START THE DATA

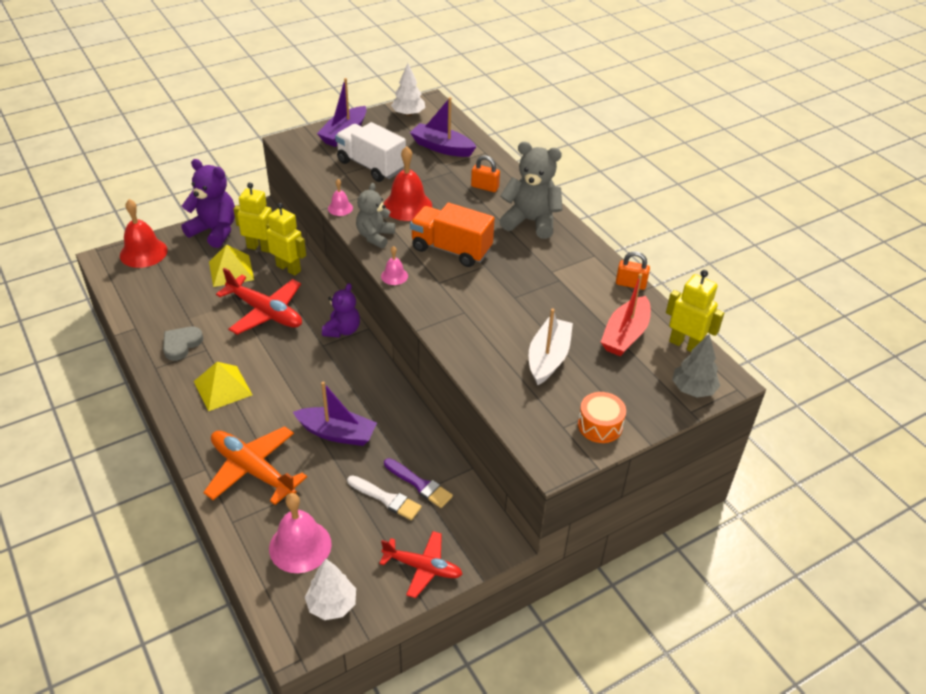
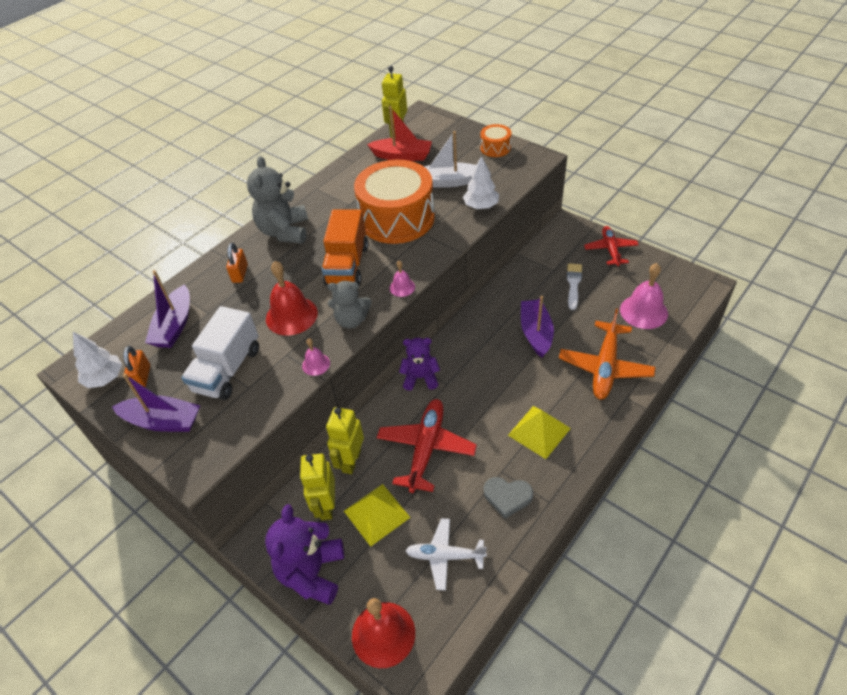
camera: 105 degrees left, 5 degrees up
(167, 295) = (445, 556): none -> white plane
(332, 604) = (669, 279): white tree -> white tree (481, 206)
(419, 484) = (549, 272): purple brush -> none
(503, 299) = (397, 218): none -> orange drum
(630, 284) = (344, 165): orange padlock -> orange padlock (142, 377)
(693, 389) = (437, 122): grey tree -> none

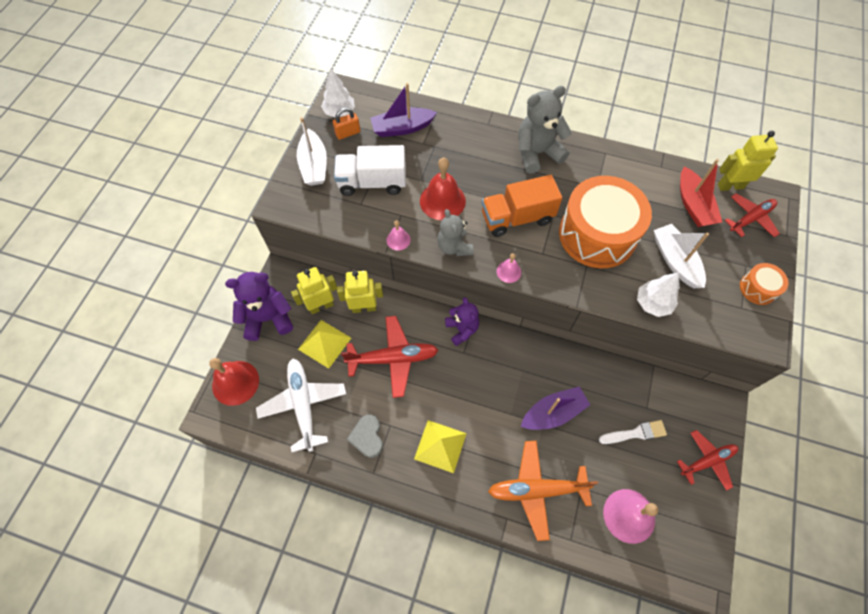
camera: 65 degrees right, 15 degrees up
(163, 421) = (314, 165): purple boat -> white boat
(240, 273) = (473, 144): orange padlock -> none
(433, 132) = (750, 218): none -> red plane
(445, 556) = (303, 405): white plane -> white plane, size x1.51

END THE DATA
START THE DATA

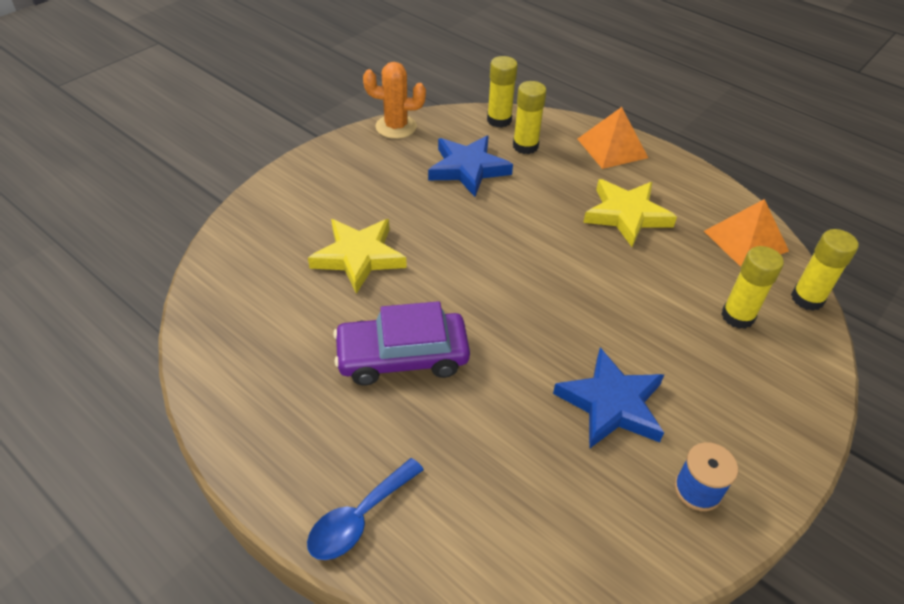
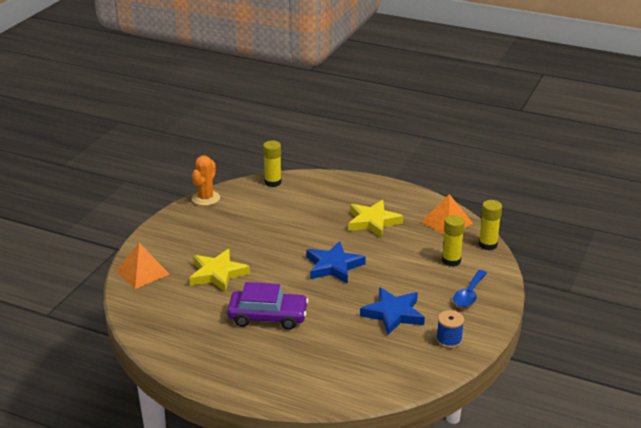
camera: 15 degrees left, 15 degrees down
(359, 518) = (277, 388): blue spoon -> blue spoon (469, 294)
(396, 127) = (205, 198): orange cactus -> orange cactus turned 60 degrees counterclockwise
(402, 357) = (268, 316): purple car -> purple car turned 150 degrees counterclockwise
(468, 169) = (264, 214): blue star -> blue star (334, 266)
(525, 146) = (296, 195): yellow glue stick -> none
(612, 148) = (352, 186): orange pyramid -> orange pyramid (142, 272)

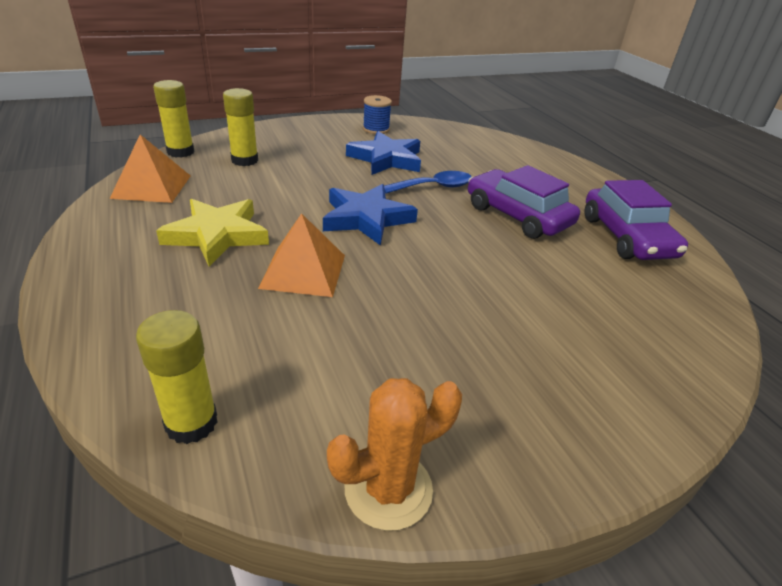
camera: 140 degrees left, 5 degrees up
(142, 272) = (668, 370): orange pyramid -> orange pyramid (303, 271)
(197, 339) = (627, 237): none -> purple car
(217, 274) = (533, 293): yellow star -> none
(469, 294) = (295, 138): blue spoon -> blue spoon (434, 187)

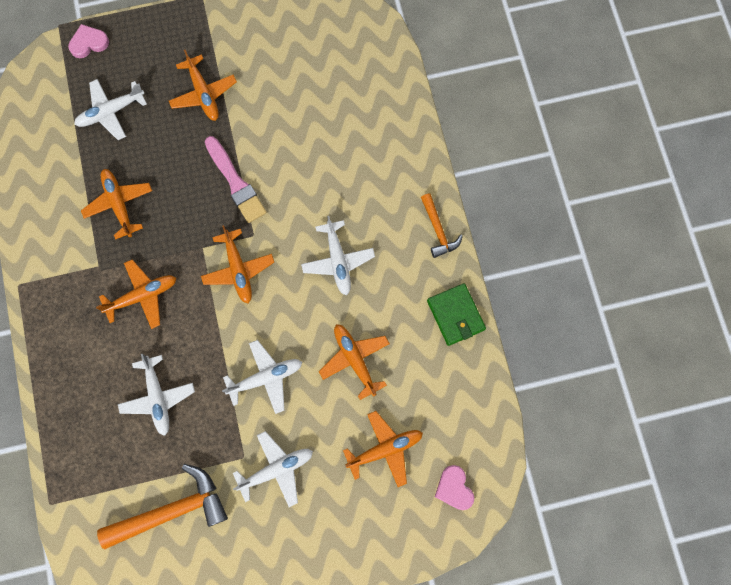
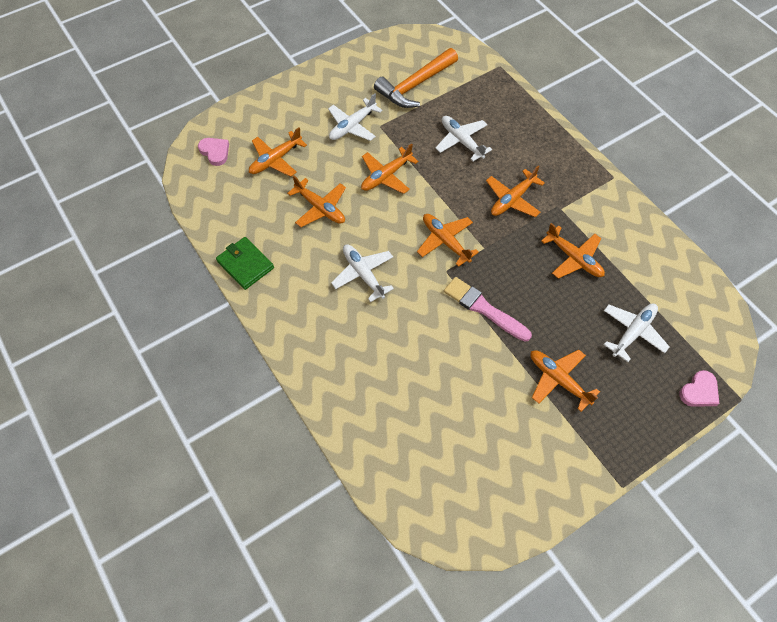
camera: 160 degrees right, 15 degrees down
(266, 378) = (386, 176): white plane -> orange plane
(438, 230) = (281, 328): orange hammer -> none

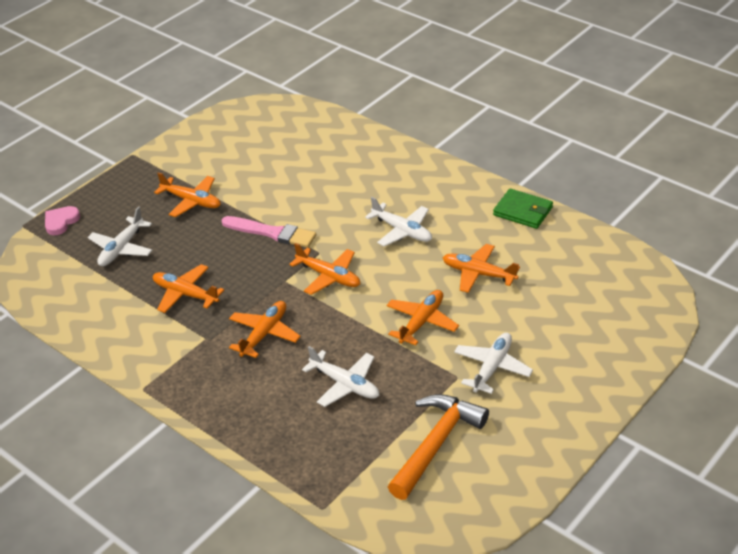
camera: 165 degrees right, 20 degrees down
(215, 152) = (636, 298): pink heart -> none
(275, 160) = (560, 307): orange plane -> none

END THE DATA

## ASSIGNMENT
Beginning with the line above that has "(468, 169) = (264, 214): blue" and going on through the line that has "(142, 272) = (668, 370): orange", retype every line exactly and add nothing else; drop the pictures.

## SOLUTION TO THIS TASK
(468, 169) = (264, 214): blue star -> blue star (334, 266)
(525, 146) = (296, 195): yellow glue stick -> none
(612, 148) = (352, 186): orange pyramid -> orange pyramid (142, 272)

camera: 140 degrees left, 5 degrees up
(142, 272) = (668, 370): orange pyramid -> orange pyramid (303, 271)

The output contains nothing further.